Input material: Begin

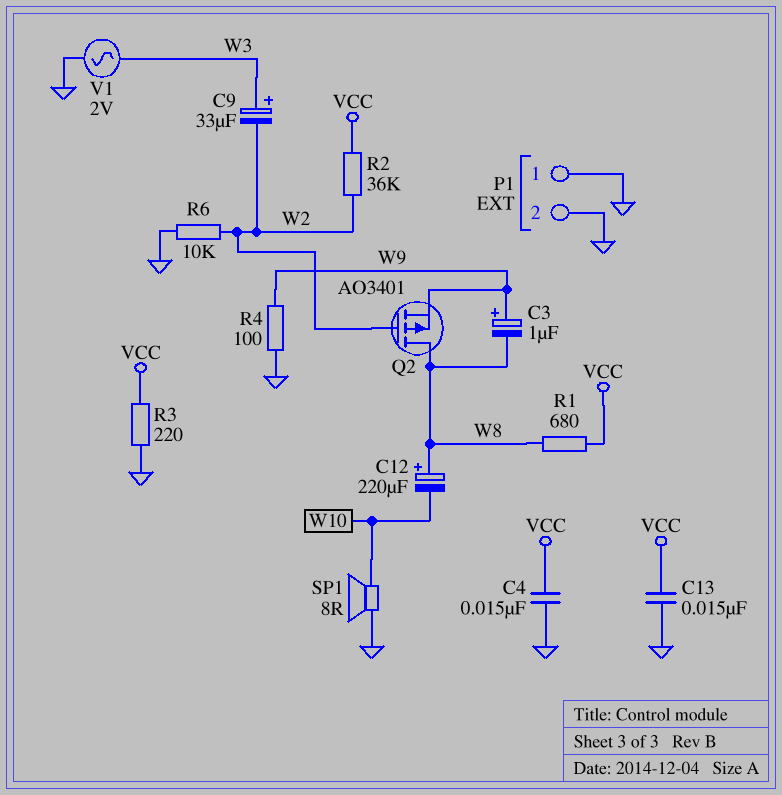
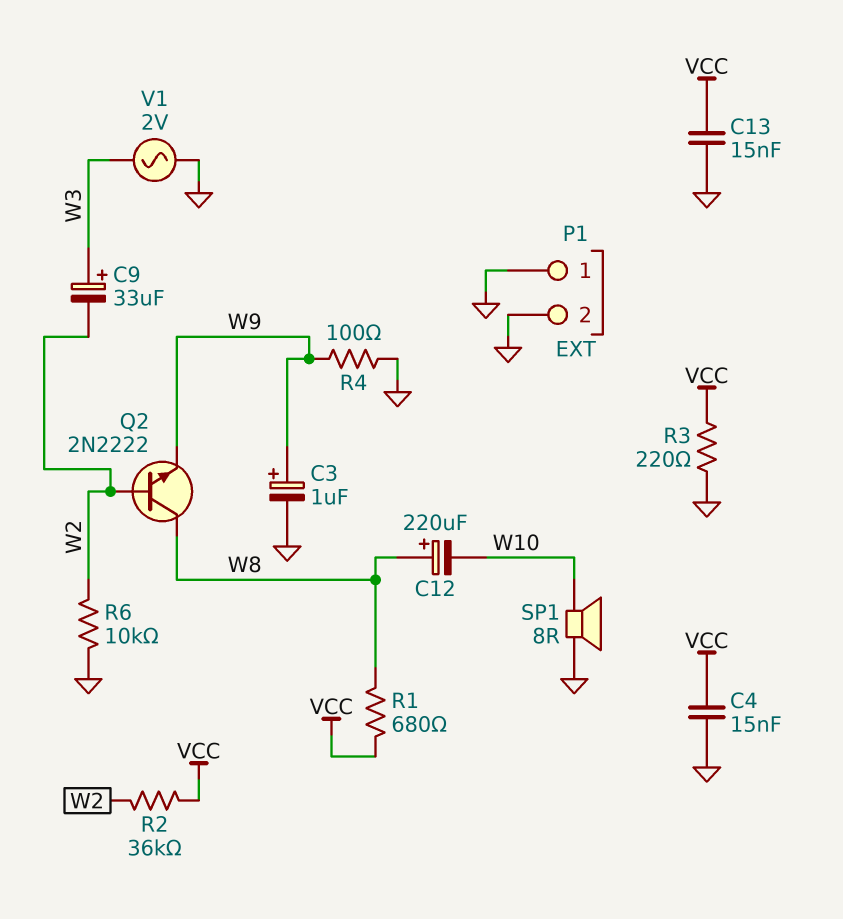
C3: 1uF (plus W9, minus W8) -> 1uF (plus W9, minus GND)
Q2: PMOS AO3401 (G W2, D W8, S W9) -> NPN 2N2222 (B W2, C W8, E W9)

Input material: End
Input material: Begin

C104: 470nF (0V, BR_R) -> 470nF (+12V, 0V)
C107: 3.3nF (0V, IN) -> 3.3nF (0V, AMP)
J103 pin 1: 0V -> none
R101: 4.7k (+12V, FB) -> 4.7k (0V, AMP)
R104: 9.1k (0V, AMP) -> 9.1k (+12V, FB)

Input material: End

Task objective: What are the lines above, starting at the one with "C104: 470nF (0V, BR_R) -> 470nF (+12V, 0V)" and ending at the one with "R104: 9.1k (0V, AMP) -> 9.1k (+12V, FB)"? Give them again exactly, and only them.

Output below:
C104: 470nF (0V, BR_R) -> 470nF (+12V, 0V)
C107: 3.3nF (0V, IN) -> 3.3nF (0V, AMP)
J103 pin 1: 0V -> none
R101: 4.7k (+12V, FB) -> 4.7k (0V, AMP)
R104: 9.1k (0V, AMP) -> 9.1k (+12V, FB)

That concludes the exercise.